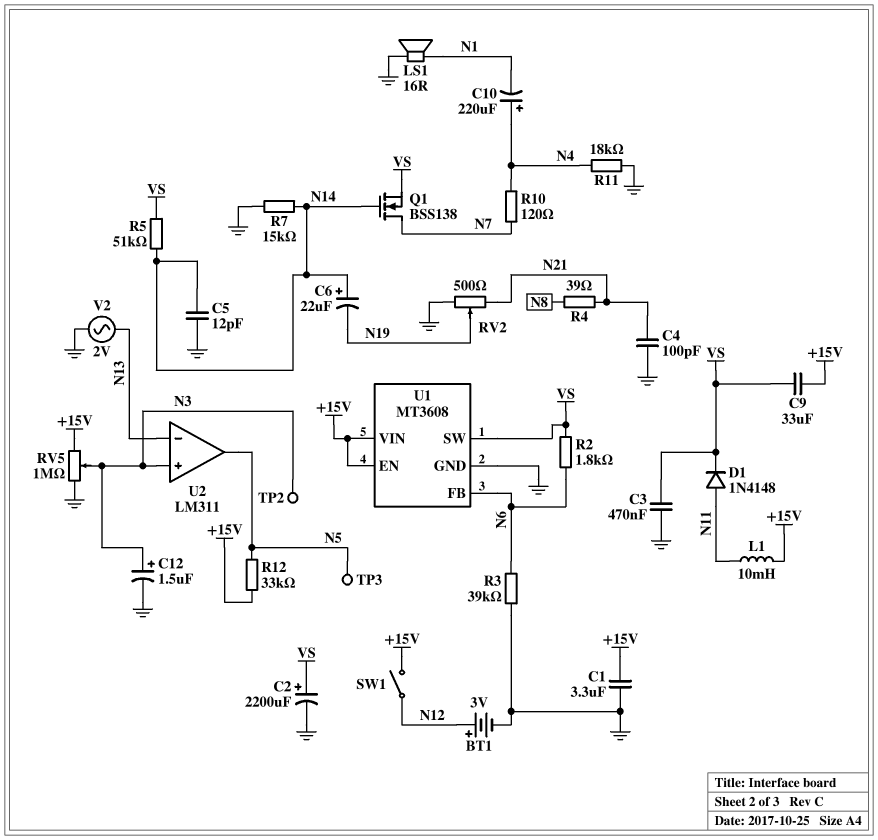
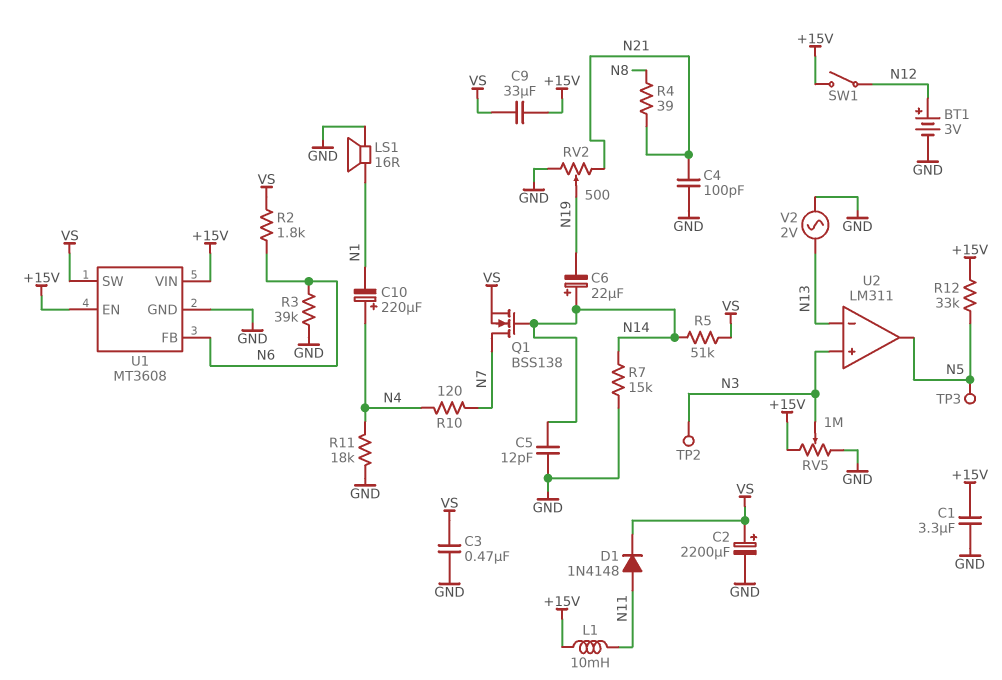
C12: 1.5uF (plus N3, minus GND) -> none

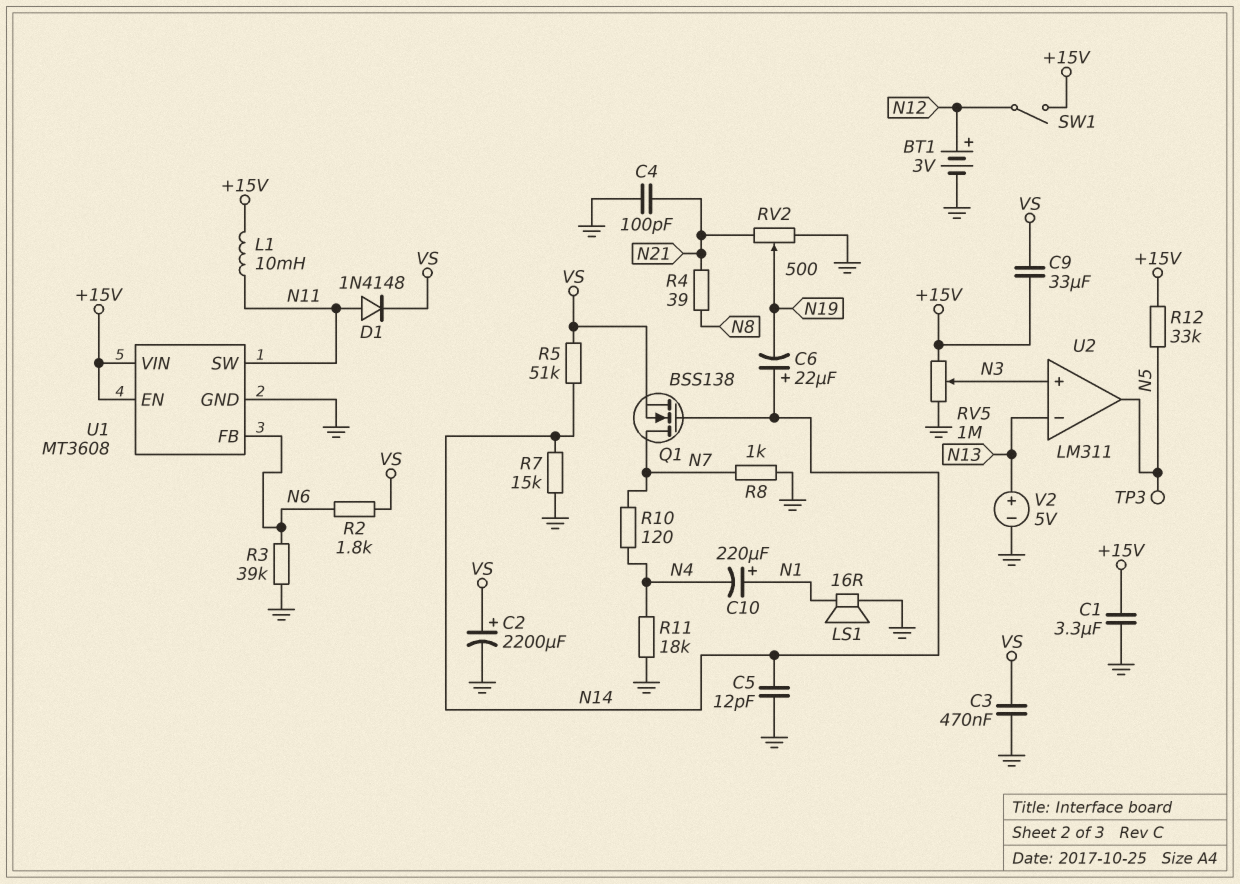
C10: 220uF (plus N4, minus N1) -> 220uF (plus N1, minus N4)
R8: none -> 1k (GND, N7)
TP2: test point (N3) -> none
U1 pin SW: VS -> N11
V2: AC 2V (GND, N13) -> 5V (plus N13, minus GND)

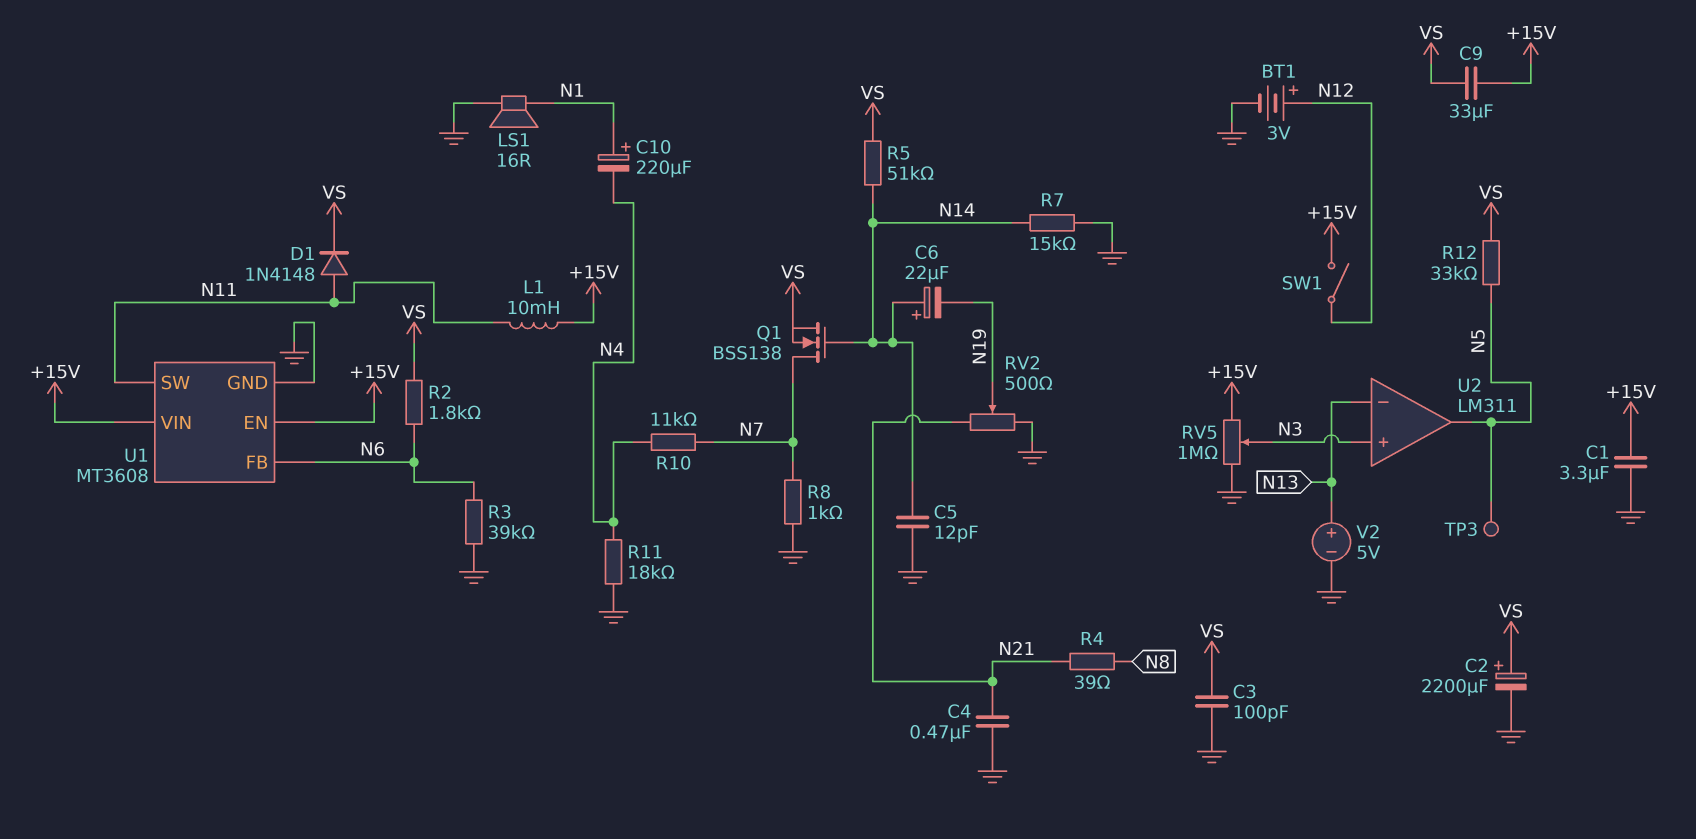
C3: 470nF (GND, VS) -> 100pF (GND, VS)
C4: 100pF (GND, N21) -> 470nF (GND, N21)
R10: 120 (N4, N7) -> 11k (N4, N7)
R12: 33k (+15V, N5) -> 33k (N5, VS)

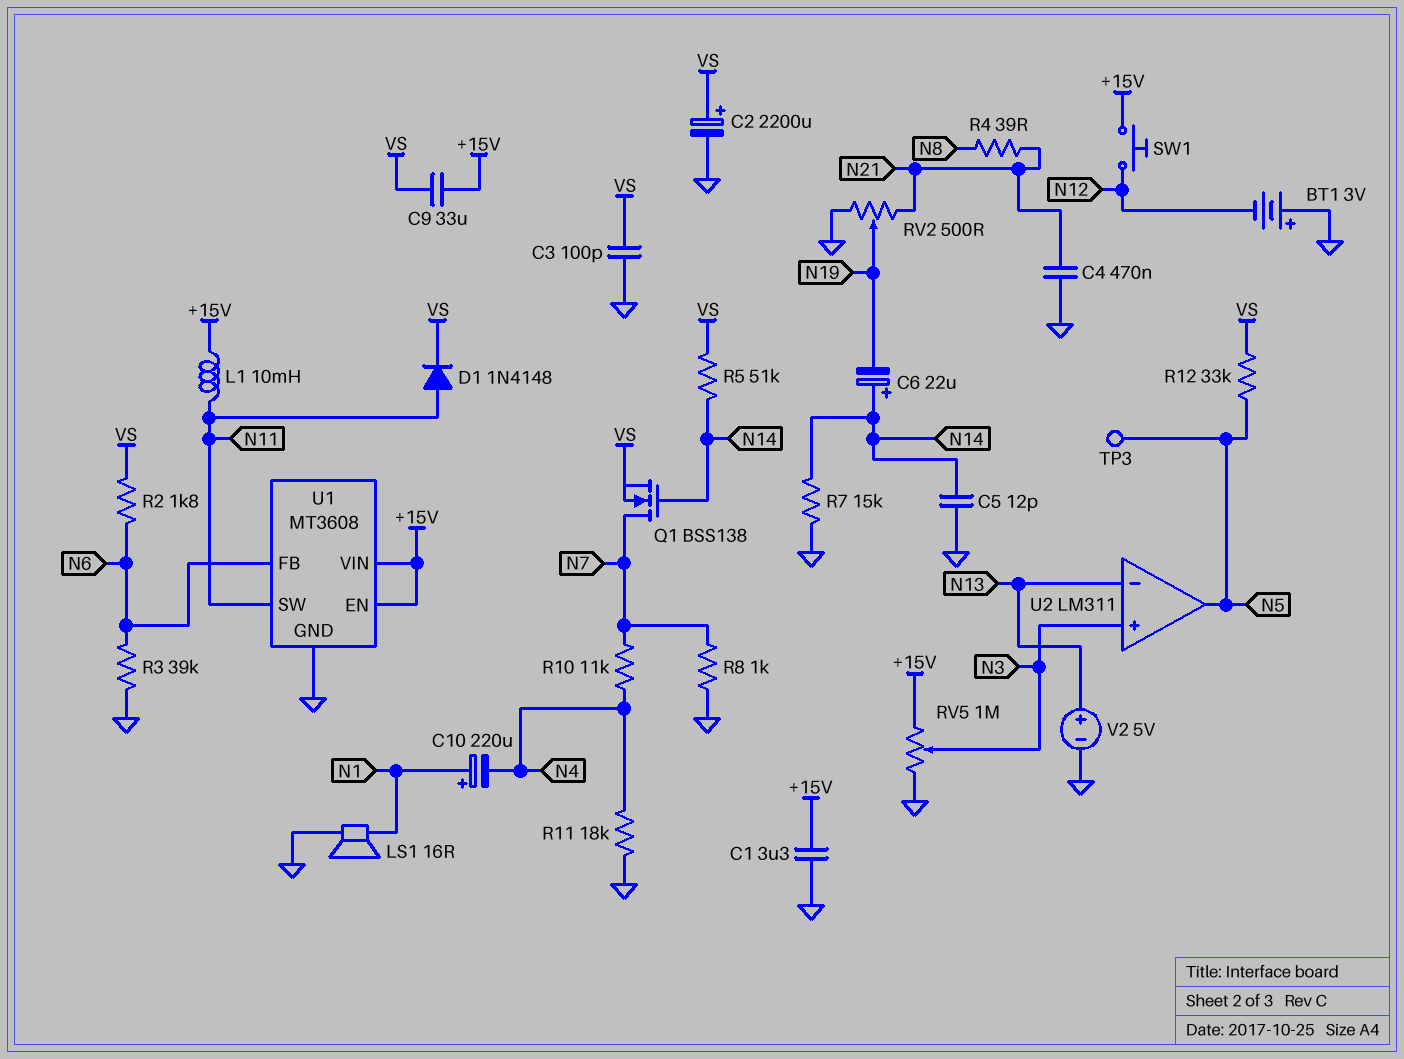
BT1: 3V (plus N12, minus GND) -> 3V (plus GND, minus N12)
SW1: switch (+15V, N12) -> button (+15V, N12)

-.-.-

#### PROBLEM REQUIREMENTS:
Nothing but the lines from the one containing "V2: AC 2V (GND, N13)" through the last line of the data should appear in the answer, copied exactly, with pictures excluded.

#### RESULT OF THE EXERCISE:
V2: AC 2V (GND, N13) -> 5V (plus N13, minus GND)

C3: 470nF (GND, VS) -> 100pF (GND, VS)
C4: 100pF (GND, N21) -> 470nF (GND, N21)
R10: 120 (N4, N7) -> 11k (N4, N7)
R12: 33k (+15V, N5) -> 33k (N5, VS)

BT1: 3V (plus N12, minus GND) -> 3V (plus GND, minus N12)
SW1: switch (+15V, N12) -> button (+15V, N12)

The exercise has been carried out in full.